[Image sets with object changes]

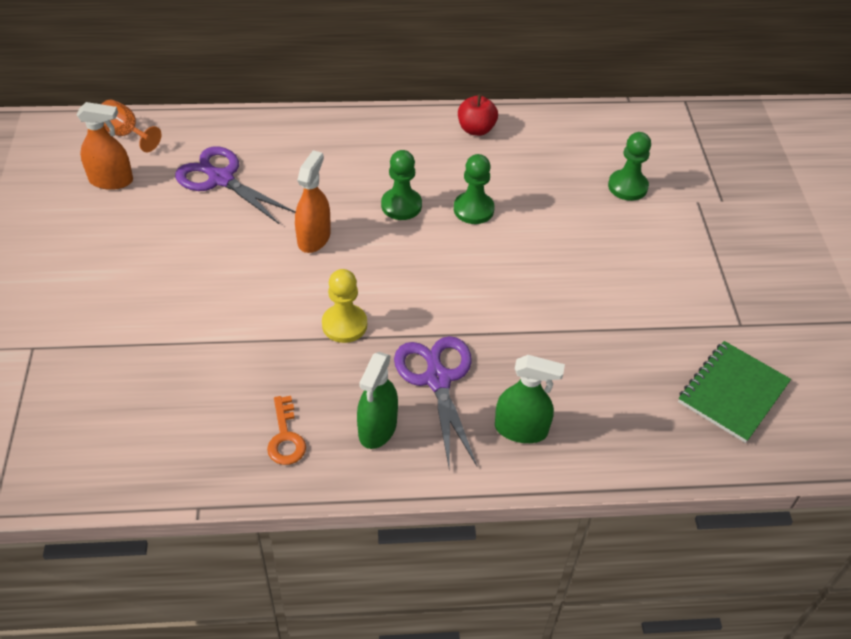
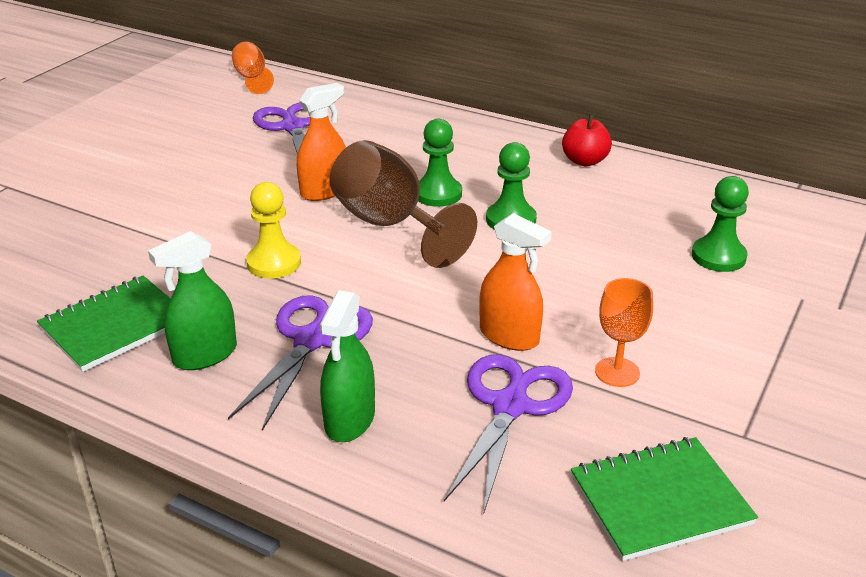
camera: 35 degrees right, 15 degrees down
orange spray bottle [76,102,133,190] -> orange spray bottle moved to [479,213,552,351]
orange key [267,396,306,465] -> green notebook [37,276,171,372]
green spray bottle [495,355,565,443] -> green spray bottle turned 60 degrees clockwise [320,290,375,442]
none -> brown goblet [330,140,477,268]
none -> purple scissors [444,354,573,515]
none -> orange goblet [595,278,653,387]

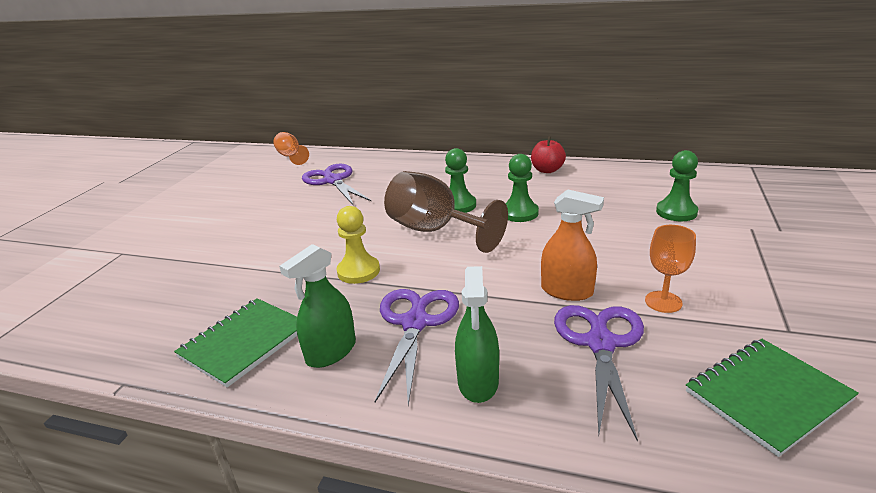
camera: 10 degrees left, 5 degrees down
orange spray bottle [297,83,346,201] -> none

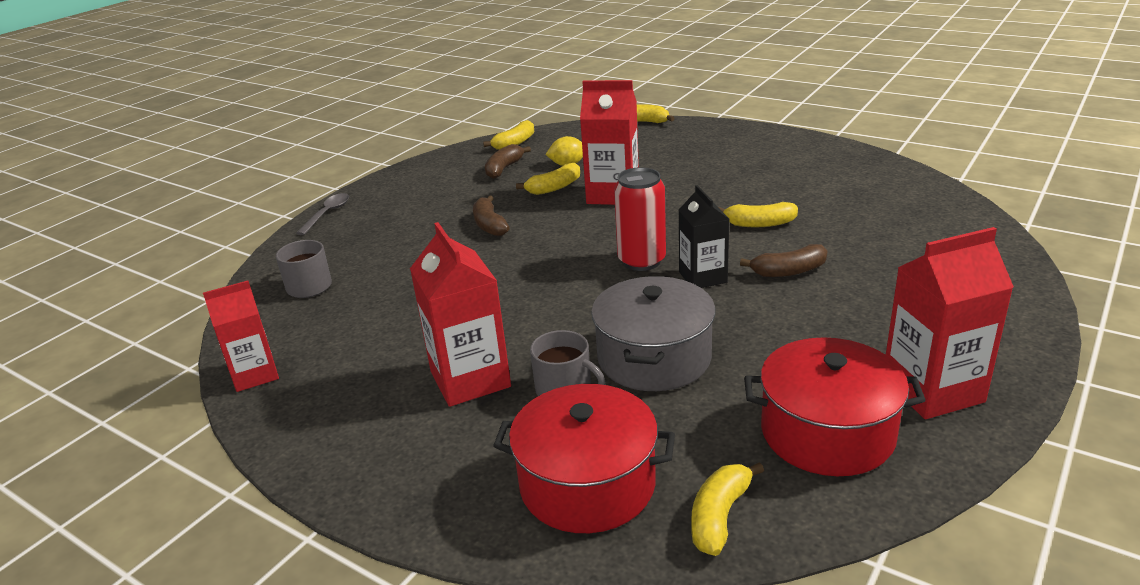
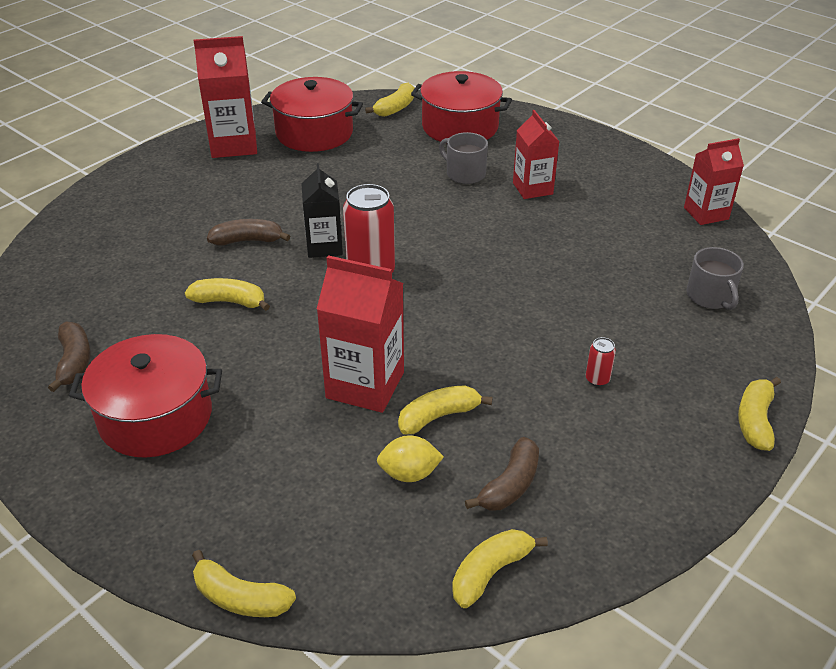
camera: 175 degrees left, 10 degrees up
grey spoon [296,193,349,235] -> yellow banana [738,377,781,451]
red carton [410,222,511,407] -> red carton [513,110,560,199], size x0.66
brown banana [473,196,510,236] -> brown banana moved to [48,322,91,392]
grey pot [591,276,716,391] -> none
none -> red pot [69,334,222,458]
none -> red can [586,337,616,387]

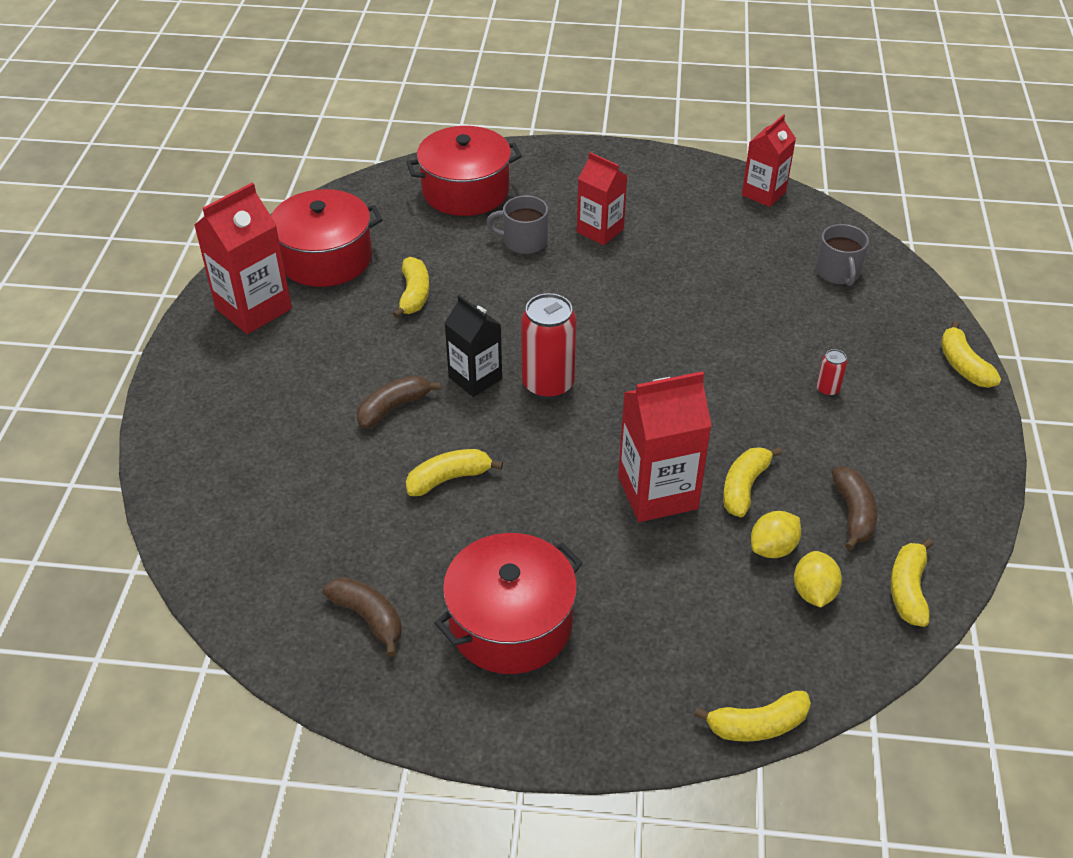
camera: 35 degrees left, 5 degrees up
yellow banana [365,83,415,117] -> yellow banana moved to [393,257,429,318]
grey mug [687,247,744,310] -> grey mug turned 45 degrees clockwise [816,224,869,286]
none -> yellow lemon [794,551,842,608]

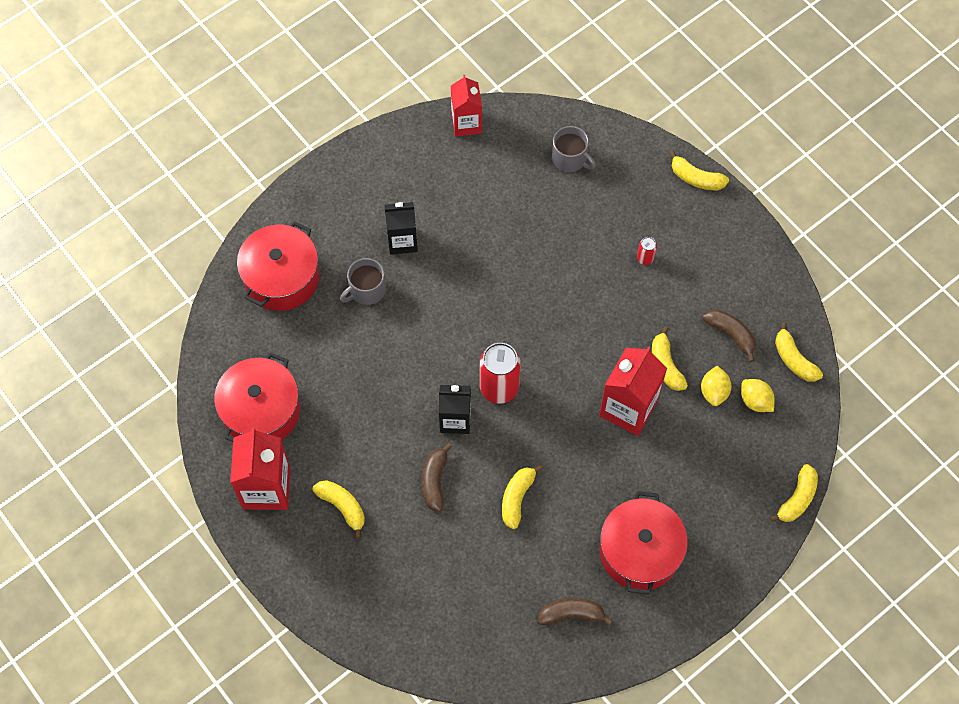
camera: 45 degrees left, 20 degrees up
yellow banana [393,257,429,318] -> yellow banana moved to [313,480,365,539]
red carton [577,152,627,245] -> black carton [385,202,418,255]

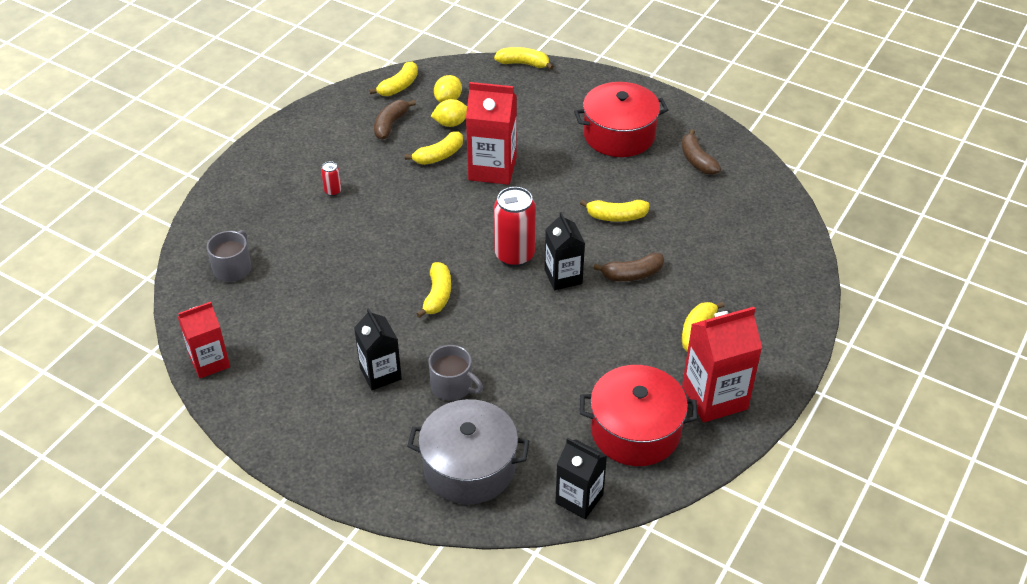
camera: 110 degrees left, 20 degrees down
red pot [237,221,319,311] -> grey pot [407,399,529,504]
yellow banana [669,151,729,190] -> yellow banana moved to [416,262,451,318]
none -> black carton [555,438,607,519]

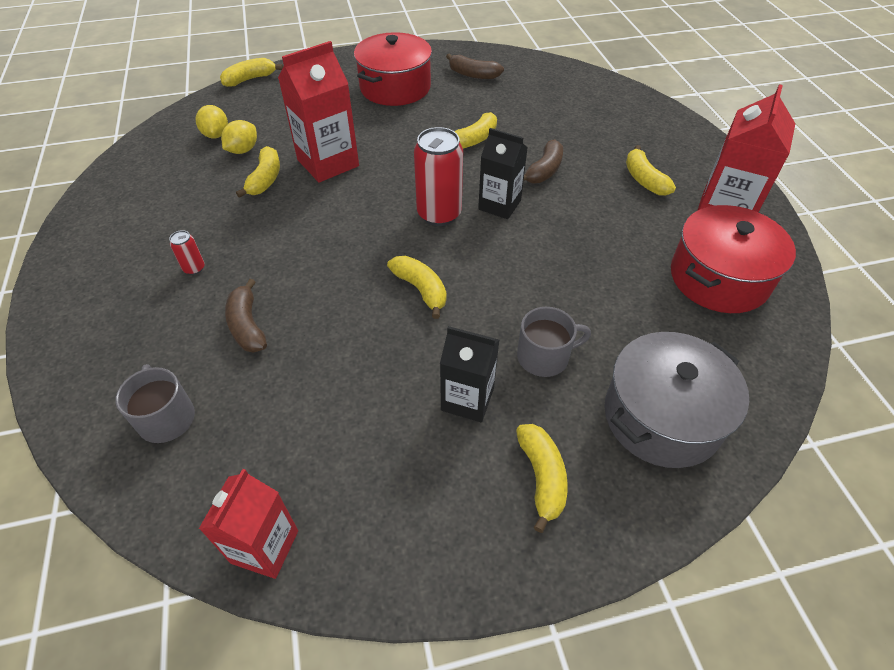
camera: 45 degrees left, 5 degrees up
yellow banana [369,61,418,96] -> yellow banana moved to [516,424,568,533]
brown banana [374,100,416,140] -> brown banana moved to [225,279,267,353]
black carton [555,438,607,519] -> none

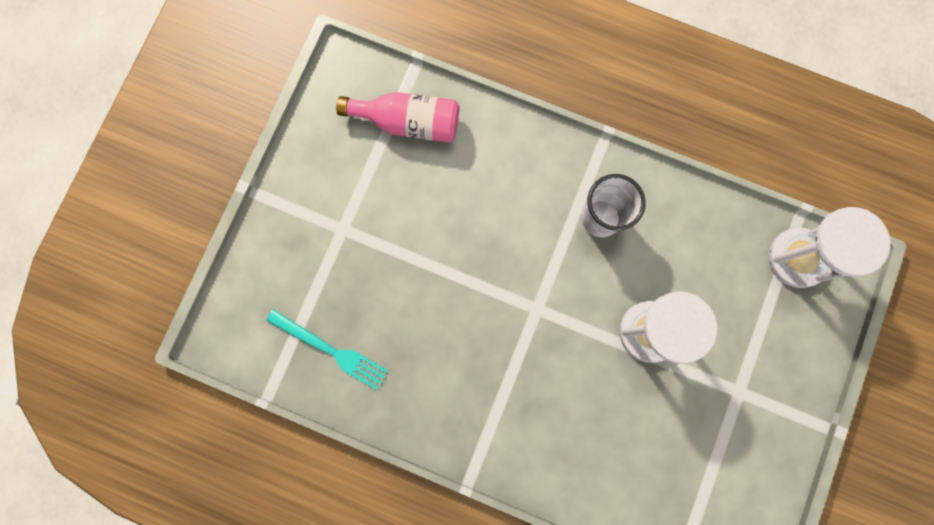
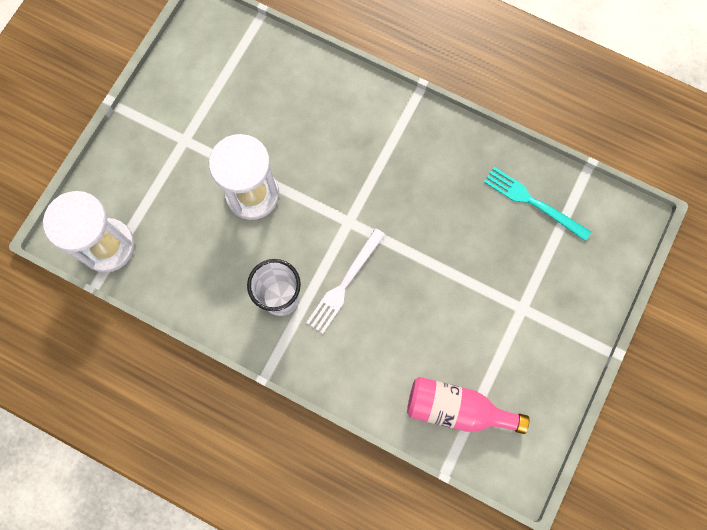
camera: 175 degrees left, 5 degrees down
none -> white fork [306,228,385,334]

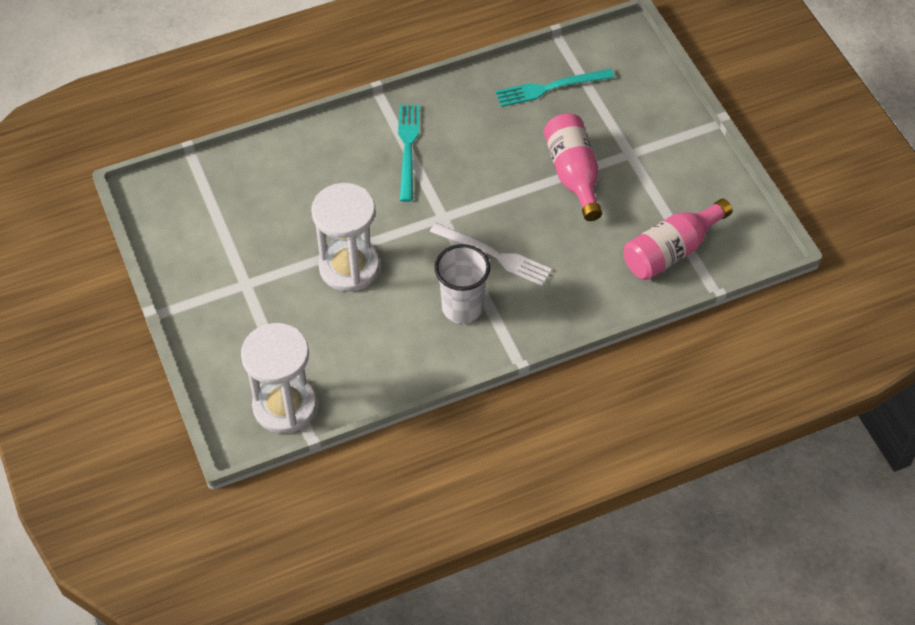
camera: 50 degrees left, 20 degrees down
white fork [306,228,385,334] -> white fork turned 45 degrees counterclockwise [430,223,552,286]
none -> turquoise fork [398,104,420,202]
none -> pink bottle [544,113,602,221]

» Work instruction
An exact copy of the lines above, from the one containing "orange key [267,396,306,465]" through the one containing "none -> orange goblet [595,278,653,387]", is the whole of the answer.

» Answer
orange key [267,396,306,465] -> green notebook [37,276,171,372]
green spray bottle [495,355,565,443] -> green spray bottle turned 60 degrees clockwise [320,290,375,442]
none -> brown goblet [330,140,477,268]
none -> purple scissors [444,354,573,515]
none -> orange goblet [595,278,653,387]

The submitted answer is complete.